__Data shown__
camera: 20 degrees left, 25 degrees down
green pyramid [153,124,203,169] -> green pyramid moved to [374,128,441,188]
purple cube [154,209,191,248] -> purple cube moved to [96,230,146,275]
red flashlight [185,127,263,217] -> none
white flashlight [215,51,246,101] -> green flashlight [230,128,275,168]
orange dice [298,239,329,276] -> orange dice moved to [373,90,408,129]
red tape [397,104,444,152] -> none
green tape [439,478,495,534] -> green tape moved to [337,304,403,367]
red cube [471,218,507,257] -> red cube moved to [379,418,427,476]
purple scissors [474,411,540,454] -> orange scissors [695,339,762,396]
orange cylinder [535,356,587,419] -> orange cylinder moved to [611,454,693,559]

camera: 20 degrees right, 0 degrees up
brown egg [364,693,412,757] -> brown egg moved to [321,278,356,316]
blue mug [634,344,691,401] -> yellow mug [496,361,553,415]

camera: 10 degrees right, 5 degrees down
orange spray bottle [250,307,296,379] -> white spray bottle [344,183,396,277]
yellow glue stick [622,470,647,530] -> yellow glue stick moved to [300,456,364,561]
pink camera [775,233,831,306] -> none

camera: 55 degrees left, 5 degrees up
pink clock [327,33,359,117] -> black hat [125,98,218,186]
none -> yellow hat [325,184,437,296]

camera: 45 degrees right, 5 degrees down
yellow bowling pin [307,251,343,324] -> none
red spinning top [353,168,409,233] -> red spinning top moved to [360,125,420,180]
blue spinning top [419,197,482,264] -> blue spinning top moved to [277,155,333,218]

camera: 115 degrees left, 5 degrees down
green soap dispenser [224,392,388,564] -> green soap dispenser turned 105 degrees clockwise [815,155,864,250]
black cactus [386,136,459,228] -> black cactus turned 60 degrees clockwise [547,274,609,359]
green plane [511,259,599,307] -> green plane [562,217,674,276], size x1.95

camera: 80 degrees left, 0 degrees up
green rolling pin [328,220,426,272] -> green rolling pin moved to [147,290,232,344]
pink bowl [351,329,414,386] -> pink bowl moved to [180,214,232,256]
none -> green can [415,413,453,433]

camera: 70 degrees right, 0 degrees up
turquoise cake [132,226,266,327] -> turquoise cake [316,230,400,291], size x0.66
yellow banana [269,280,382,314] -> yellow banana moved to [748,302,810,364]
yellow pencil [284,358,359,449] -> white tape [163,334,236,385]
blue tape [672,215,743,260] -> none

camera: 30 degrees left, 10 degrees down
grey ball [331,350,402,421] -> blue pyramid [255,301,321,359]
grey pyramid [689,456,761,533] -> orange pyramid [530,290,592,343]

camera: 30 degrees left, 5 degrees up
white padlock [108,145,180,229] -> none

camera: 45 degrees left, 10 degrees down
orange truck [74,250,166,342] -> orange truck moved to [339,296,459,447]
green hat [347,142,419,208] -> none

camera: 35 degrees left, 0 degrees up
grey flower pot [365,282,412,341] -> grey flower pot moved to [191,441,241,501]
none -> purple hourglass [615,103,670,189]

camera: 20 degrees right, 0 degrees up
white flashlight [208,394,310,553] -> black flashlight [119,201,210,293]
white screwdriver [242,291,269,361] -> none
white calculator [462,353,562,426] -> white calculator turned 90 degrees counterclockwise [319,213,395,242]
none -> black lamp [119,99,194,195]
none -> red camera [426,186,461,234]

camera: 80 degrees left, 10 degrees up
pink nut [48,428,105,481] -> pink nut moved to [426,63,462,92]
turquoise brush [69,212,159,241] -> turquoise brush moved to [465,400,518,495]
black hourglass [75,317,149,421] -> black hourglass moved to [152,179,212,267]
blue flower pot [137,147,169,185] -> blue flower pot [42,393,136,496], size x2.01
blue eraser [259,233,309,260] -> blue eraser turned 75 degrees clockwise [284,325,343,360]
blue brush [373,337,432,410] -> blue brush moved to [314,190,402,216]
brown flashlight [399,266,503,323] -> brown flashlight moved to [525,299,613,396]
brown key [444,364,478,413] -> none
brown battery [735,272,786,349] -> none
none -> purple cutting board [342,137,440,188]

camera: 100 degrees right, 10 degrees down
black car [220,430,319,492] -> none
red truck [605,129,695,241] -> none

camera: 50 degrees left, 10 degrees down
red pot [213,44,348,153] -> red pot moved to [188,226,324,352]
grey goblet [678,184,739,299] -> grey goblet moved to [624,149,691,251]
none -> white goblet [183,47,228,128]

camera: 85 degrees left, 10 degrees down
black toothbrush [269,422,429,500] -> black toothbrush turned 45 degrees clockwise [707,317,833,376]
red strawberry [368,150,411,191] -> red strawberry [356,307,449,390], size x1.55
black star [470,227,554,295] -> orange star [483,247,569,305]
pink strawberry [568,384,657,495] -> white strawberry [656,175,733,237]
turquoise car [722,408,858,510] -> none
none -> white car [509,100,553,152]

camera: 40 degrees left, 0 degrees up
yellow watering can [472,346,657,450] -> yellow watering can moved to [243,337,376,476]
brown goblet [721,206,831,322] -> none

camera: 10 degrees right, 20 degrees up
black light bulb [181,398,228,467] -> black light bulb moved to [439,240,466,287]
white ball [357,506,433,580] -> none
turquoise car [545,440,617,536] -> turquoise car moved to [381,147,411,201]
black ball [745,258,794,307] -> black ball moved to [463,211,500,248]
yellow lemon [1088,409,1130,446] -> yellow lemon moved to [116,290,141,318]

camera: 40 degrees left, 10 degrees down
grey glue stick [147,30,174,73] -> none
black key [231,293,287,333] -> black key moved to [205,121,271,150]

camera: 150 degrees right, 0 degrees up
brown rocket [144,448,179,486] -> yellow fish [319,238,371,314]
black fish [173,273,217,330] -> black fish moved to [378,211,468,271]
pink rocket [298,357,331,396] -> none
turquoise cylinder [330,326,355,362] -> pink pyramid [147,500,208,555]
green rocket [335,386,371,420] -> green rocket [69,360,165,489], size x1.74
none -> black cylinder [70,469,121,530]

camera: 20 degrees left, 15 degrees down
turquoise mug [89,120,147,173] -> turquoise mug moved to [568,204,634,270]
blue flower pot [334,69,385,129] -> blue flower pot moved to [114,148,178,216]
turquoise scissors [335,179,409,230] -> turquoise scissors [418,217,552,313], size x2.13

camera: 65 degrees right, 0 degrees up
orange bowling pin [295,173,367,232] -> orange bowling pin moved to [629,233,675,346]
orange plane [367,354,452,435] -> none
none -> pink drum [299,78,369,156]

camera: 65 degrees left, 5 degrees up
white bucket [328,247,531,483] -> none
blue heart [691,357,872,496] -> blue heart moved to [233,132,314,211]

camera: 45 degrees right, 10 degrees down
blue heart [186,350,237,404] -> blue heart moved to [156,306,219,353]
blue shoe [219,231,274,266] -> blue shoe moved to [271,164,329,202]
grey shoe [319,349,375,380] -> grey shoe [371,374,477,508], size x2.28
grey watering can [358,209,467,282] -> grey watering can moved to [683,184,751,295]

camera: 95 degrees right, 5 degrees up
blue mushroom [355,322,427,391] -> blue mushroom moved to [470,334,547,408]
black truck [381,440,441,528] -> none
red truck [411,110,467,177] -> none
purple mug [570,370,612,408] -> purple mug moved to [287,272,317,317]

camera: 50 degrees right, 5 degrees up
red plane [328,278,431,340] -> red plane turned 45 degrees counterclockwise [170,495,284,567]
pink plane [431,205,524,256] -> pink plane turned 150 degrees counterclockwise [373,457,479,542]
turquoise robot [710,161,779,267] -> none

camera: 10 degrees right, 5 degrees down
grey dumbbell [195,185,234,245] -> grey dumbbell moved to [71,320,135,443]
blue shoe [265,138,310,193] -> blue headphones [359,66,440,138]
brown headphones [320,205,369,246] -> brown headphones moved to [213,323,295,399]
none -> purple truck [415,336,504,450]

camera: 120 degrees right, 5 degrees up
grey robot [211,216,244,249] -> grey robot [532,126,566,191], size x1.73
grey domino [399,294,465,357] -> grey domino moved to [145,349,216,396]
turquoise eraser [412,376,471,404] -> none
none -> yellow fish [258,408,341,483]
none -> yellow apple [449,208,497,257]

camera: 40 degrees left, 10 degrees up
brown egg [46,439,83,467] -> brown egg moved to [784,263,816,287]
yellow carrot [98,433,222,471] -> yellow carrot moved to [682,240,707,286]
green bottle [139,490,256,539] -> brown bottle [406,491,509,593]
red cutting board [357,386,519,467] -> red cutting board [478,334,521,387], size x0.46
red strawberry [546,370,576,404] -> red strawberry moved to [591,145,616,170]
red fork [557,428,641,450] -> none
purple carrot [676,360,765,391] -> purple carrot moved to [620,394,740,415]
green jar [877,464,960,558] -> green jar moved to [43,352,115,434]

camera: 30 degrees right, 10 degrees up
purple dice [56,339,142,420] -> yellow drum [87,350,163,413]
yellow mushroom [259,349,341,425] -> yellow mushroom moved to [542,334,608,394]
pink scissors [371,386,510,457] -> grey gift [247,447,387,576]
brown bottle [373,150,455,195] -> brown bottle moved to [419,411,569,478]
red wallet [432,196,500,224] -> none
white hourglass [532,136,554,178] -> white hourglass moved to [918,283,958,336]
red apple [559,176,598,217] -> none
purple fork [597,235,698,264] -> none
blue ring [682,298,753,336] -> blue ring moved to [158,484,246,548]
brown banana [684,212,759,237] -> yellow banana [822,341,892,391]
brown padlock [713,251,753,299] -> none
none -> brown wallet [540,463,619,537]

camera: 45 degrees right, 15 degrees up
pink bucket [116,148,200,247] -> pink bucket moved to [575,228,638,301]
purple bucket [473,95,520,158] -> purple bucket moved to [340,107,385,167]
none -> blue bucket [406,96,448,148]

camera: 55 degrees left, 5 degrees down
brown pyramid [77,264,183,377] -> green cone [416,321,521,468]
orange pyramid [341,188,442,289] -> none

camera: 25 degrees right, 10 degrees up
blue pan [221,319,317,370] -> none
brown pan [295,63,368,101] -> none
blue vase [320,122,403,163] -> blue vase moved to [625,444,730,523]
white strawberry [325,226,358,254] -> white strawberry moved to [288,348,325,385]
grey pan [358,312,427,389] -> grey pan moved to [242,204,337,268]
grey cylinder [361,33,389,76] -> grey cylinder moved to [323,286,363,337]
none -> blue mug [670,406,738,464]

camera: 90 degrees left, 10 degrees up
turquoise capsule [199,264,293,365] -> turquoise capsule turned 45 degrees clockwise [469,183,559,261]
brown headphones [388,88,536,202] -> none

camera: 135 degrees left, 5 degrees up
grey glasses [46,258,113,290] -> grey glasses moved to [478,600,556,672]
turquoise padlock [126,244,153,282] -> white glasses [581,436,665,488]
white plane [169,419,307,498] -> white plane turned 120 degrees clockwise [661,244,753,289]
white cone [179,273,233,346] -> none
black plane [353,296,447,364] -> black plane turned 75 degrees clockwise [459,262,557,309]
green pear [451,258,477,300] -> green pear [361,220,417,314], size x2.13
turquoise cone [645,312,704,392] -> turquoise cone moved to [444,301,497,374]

__Prompt__
Repeat exactly the lines from the first line of the records above through the line containing "none -> green can [415,413,453,433]", both included, and nothing else.

__Solution for this problem__
camera: 20 degrees left, 25 degrees down
green pyramid [153,124,203,169] -> green pyramid moved to [374,128,441,188]
purple cube [154,209,191,248] -> purple cube moved to [96,230,146,275]
red flashlight [185,127,263,217] -> none
white flashlight [215,51,246,101] -> green flashlight [230,128,275,168]
orange dice [298,239,329,276] -> orange dice moved to [373,90,408,129]
red tape [397,104,444,152] -> none
green tape [439,478,495,534] -> green tape moved to [337,304,403,367]
red cube [471,218,507,257] -> red cube moved to [379,418,427,476]
purple scissors [474,411,540,454] -> orange scissors [695,339,762,396]
orange cylinder [535,356,587,419] -> orange cylinder moved to [611,454,693,559]

camera: 20 degrees right, 0 degrees up
brown egg [364,693,412,757] -> brown egg moved to [321,278,356,316]
blue mug [634,344,691,401] -> yellow mug [496,361,553,415]

camera: 10 degrees right, 5 degrees down
orange spray bottle [250,307,296,379] -> white spray bottle [344,183,396,277]
yellow glue stick [622,470,647,530] -> yellow glue stick moved to [300,456,364,561]
pink camera [775,233,831,306] -> none

camera: 55 degrees left, 5 degrees up
pink clock [327,33,359,117] -> black hat [125,98,218,186]
none -> yellow hat [325,184,437,296]

camera: 45 degrees right, 5 degrees down
yellow bowling pin [307,251,343,324] -> none
red spinning top [353,168,409,233] -> red spinning top moved to [360,125,420,180]
blue spinning top [419,197,482,264] -> blue spinning top moved to [277,155,333,218]

camera: 115 degrees left, 5 degrees down
green soap dispenser [224,392,388,564] -> green soap dispenser turned 105 degrees clockwise [815,155,864,250]
black cactus [386,136,459,228] -> black cactus turned 60 degrees clockwise [547,274,609,359]
green plane [511,259,599,307] -> green plane [562,217,674,276], size x1.95

camera: 80 degrees left, 0 degrees up
green rolling pin [328,220,426,272] -> green rolling pin moved to [147,290,232,344]
pink bowl [351,329,414,386] -> pink bowl moved to [180,214,232,256]
none -> green can [415,413,453,433]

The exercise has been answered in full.